▸ ASSIGNED TASK
The answer must be the full data, restated word for word, with no pictures in it.
═══ DATA LISTING
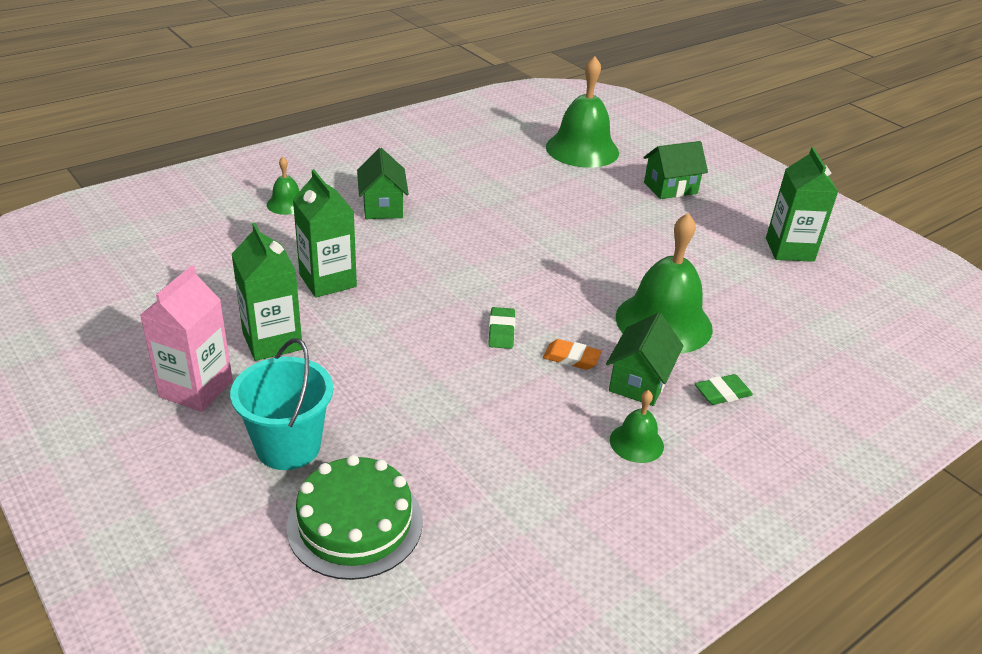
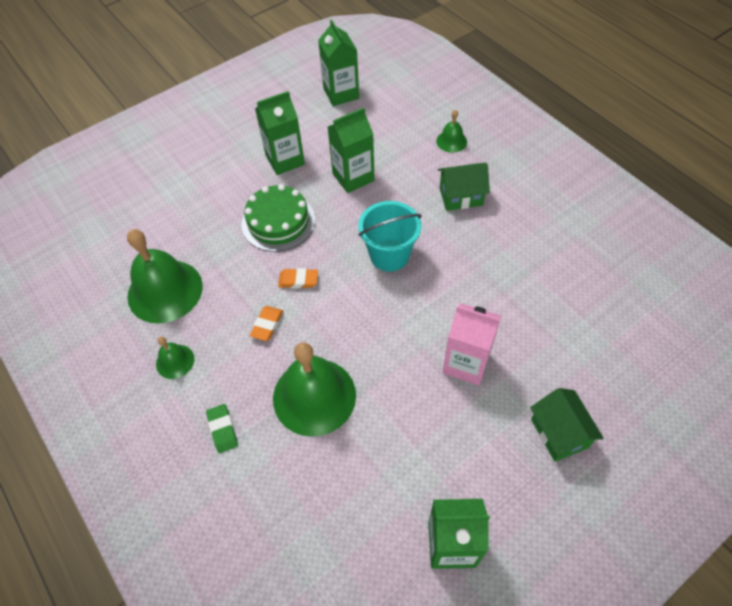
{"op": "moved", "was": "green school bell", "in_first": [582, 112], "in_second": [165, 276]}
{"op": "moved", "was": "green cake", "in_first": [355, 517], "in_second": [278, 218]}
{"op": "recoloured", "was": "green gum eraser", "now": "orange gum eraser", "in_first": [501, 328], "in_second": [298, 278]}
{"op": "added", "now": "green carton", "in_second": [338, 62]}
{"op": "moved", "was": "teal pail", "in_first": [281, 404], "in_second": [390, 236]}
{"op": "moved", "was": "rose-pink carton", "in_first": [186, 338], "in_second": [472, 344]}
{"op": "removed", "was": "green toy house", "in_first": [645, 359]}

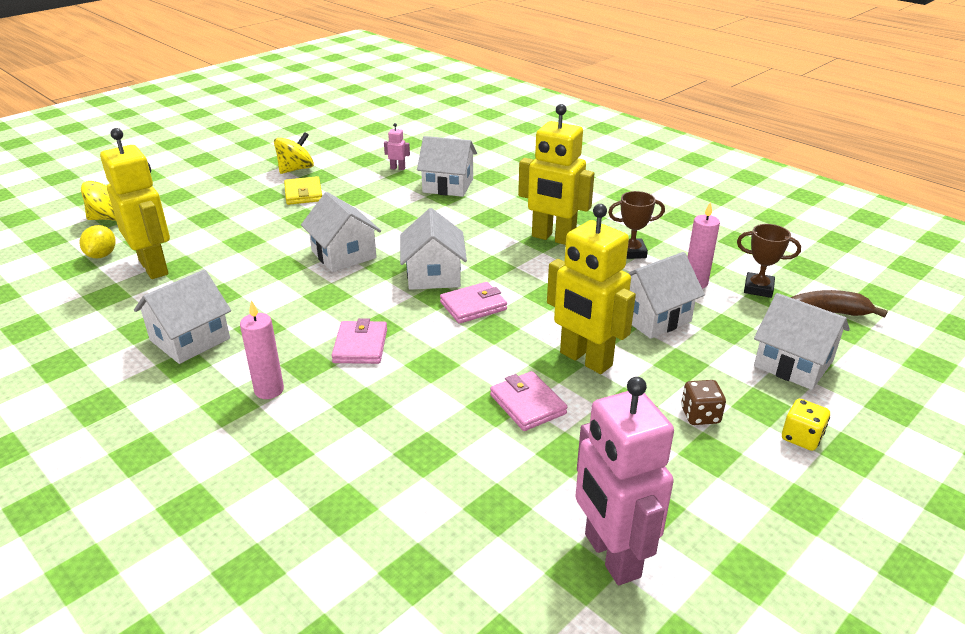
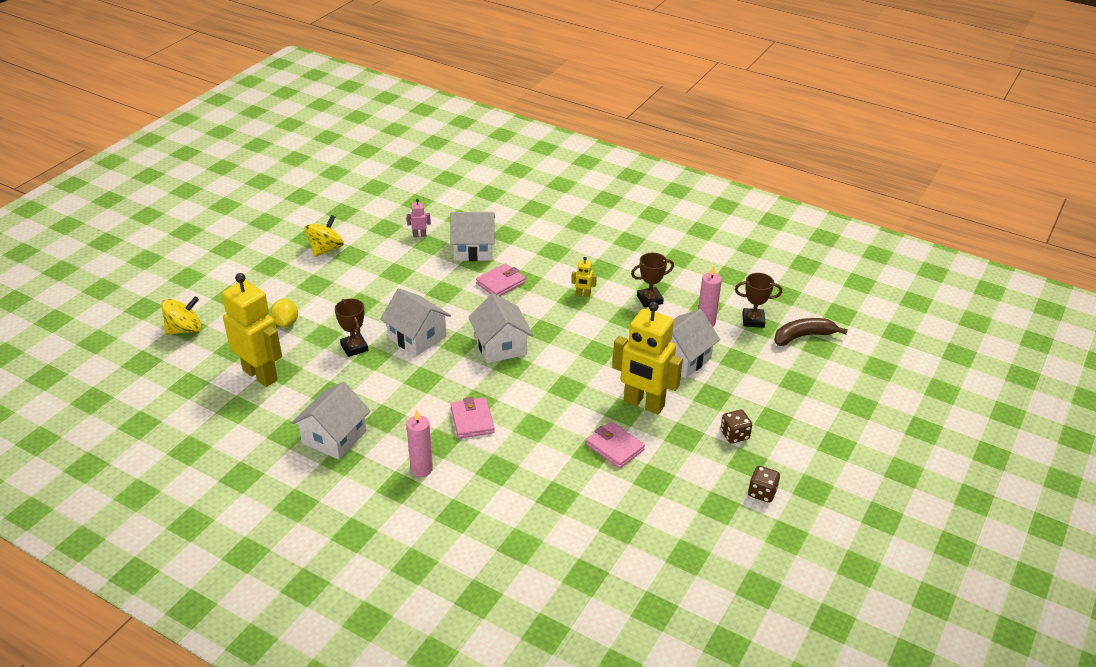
{"op": "moved", "was": "bright yellow lemon", "in_first": [98, 242], "in_second": [284, 313]}
{"op": "added", "now": "brown prize cup", "in_second": [351, 328]}
{"op": "moved", "was": "rose-pink card wallet", "in_first": [473, 303], "in_second": [501, 280]}
{"op": "resized", "was": "bright yellow robot", "in_first": [556, 174], "in_second": [584, 277], "ratio": 0.4}
{"op": "added", "now": "brown die", "in_second": [764, 484]}
{"op": "removed", "was": "bright yellow card wallet", "in_first": [303, 190]}
{"op": "removed", "was": "rose-pink robot", "in_first": [624, 481]}
{"op": "removed", "was": "pure white toy house", "in_first": [802, 341]}
{"op": "removed", "was": "bright yellow die", "in_first": [806, 425]}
══════
▸ RESULT BELOW
{"op": "moved", "was": "green school bell", "in_first": [582, 112], "in_second": [165, 276]}
{"op": "moved", "was": "green cake", "in_first": [355, 517], "in_second": [278, 218]}
{"op": "recoloured", "was": "green gum eraser", "now": "orange gum eraser", "in_first": [501, 328], "in_second": [298, 278]}
{"op": "added", "now": "green carton", "in_second": [338, 62]}
{"op": "moved", "was": "teal pail", "in_first": [281, 404], "in_second": [390, 236]}
{"op": "moved", "was": "rose-pink carton", "in_first": [186, 338], "in_second": [472, 344]}
{"op": "removed", "was": "green toy house", "in_first": [645, 359]}

{"op": "moved", "was": "bright yellow lemon", "in_first": [98, 242], "in_second": [284, 313]}
{"op": "added", "now": "brown prize cup", "in_second": [351, 328]}
{"op": "moved", "was": "rose-pink card wallet", "in_first": [473, 303], "in_second": [501, 280]}
{"op": "resized", "was": "bright yellow robot", "in_first": [556, 174], "in_second": [584, 277], "ratio": 0.4}
{"op": "added", "now": "brown die", "in_second": [764, 484]}
{"op": "removed", "was": "bright yellow card wallet", "in_first": [303, 190]}
{"op": "removed", "was": "rose-pink robot", "in_first": [624, 481]}
{"op": "removed", "was": "pure white toy house", "in_first": [802, 341]}
{"op": "removed", "was": "bright yellow die", "in_first": [806, 425]}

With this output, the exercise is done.